__DATA RECORDS__:

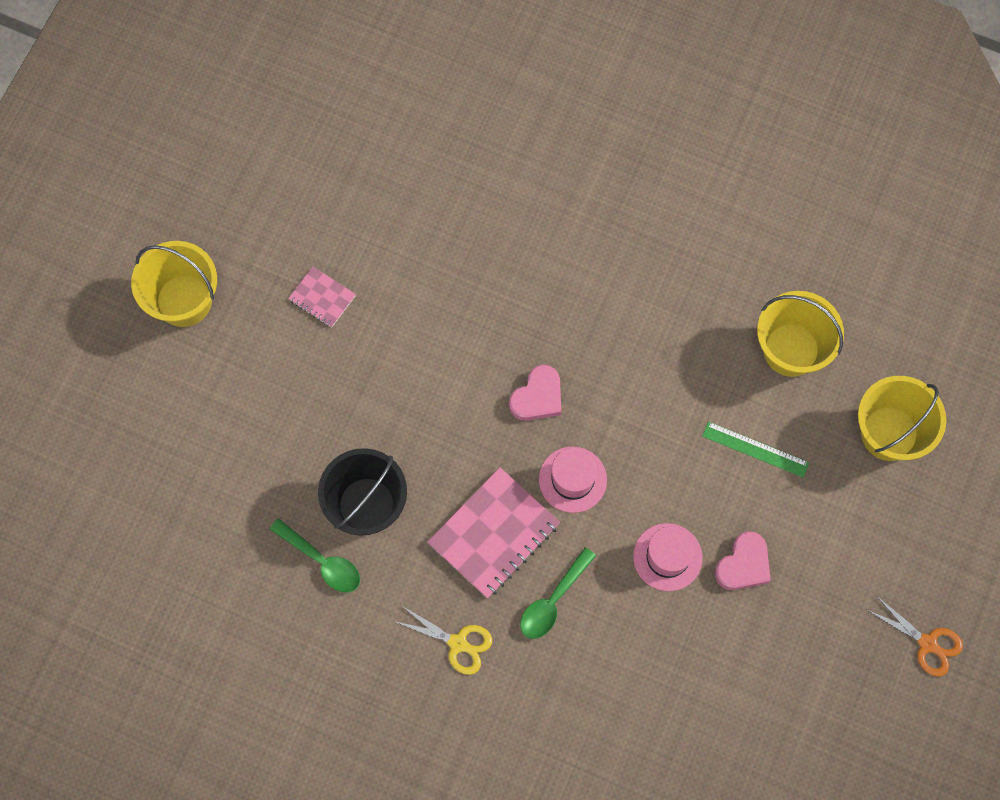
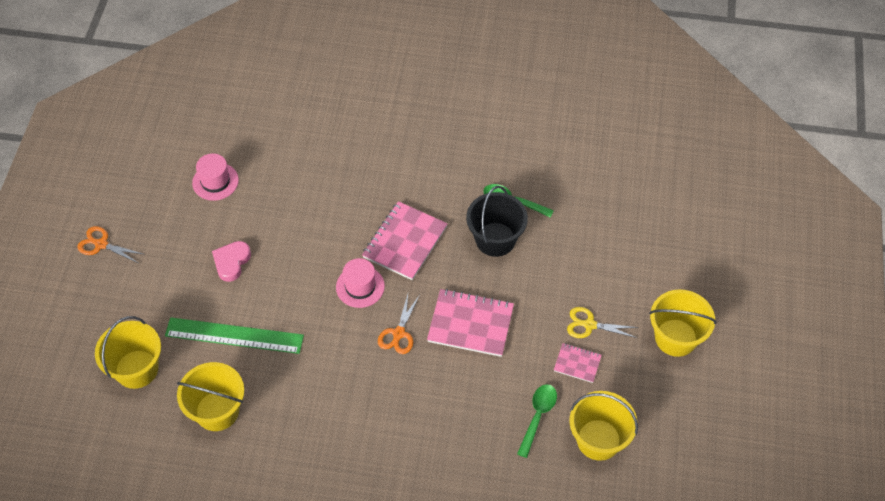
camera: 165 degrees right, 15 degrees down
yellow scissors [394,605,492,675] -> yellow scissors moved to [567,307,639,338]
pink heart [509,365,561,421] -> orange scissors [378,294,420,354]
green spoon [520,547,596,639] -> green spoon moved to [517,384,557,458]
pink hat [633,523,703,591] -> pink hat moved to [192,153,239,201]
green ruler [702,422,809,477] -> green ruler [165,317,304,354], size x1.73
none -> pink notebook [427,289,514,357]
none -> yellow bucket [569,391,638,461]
--
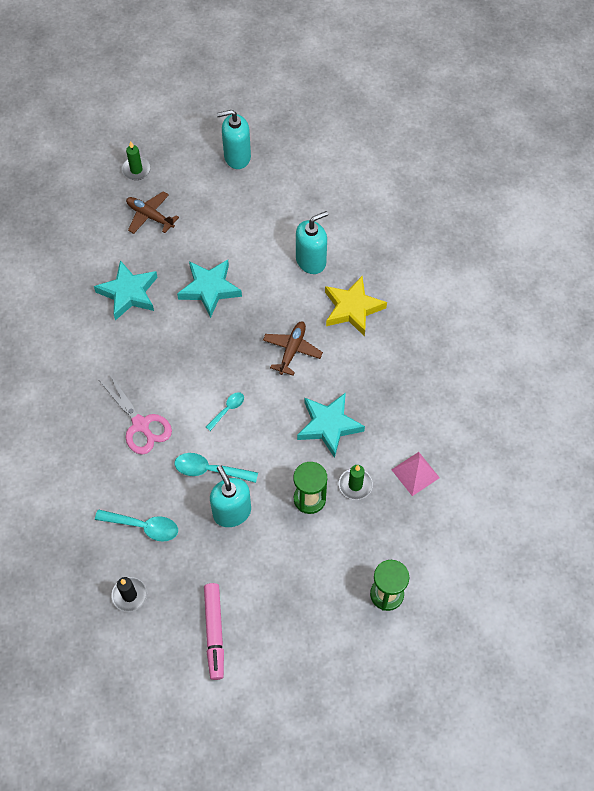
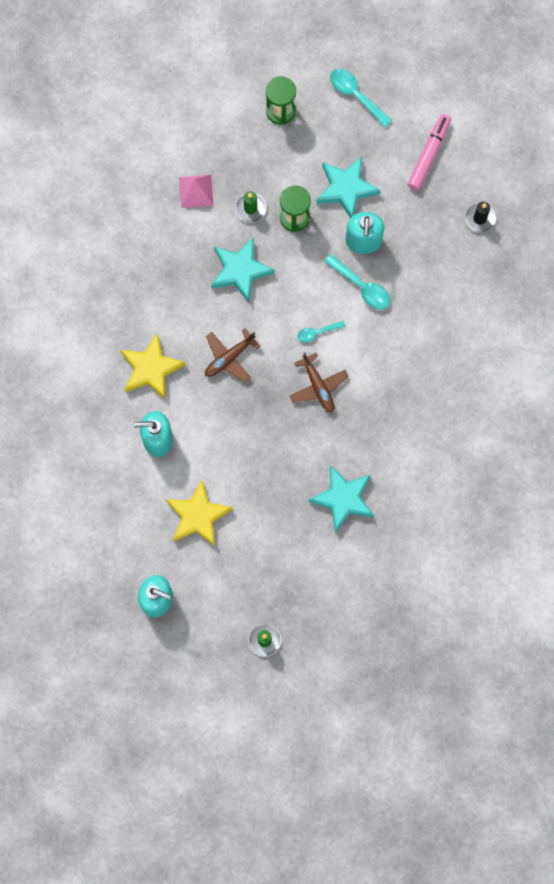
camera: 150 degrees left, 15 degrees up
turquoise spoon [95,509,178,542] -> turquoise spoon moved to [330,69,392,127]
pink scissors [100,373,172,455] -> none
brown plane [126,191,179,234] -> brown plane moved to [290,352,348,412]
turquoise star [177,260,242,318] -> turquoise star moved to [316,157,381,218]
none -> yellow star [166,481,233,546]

__TASK TO COMPLETE__: From the line containing "green spoon [520,547,596,639]" down to the line containing "none -> yellow bucket [569,391,638,461]" in the material above, reproduce every line exactly, including the two end lines.

__RESULT OF THIS EXERCISE__:
green spoon [520,547,596,639] -> green spoon moved to [517,384,557,458]
pink hat [633,523,703,591] -> pink hat moved to [192,153,239,201]
green ruler [702,422,809,477] -> green ruler [165,317,304,354], size x1.73
none -> pink notebook [427,289,514,357]
none -> yellow bucket [569,391,638,461]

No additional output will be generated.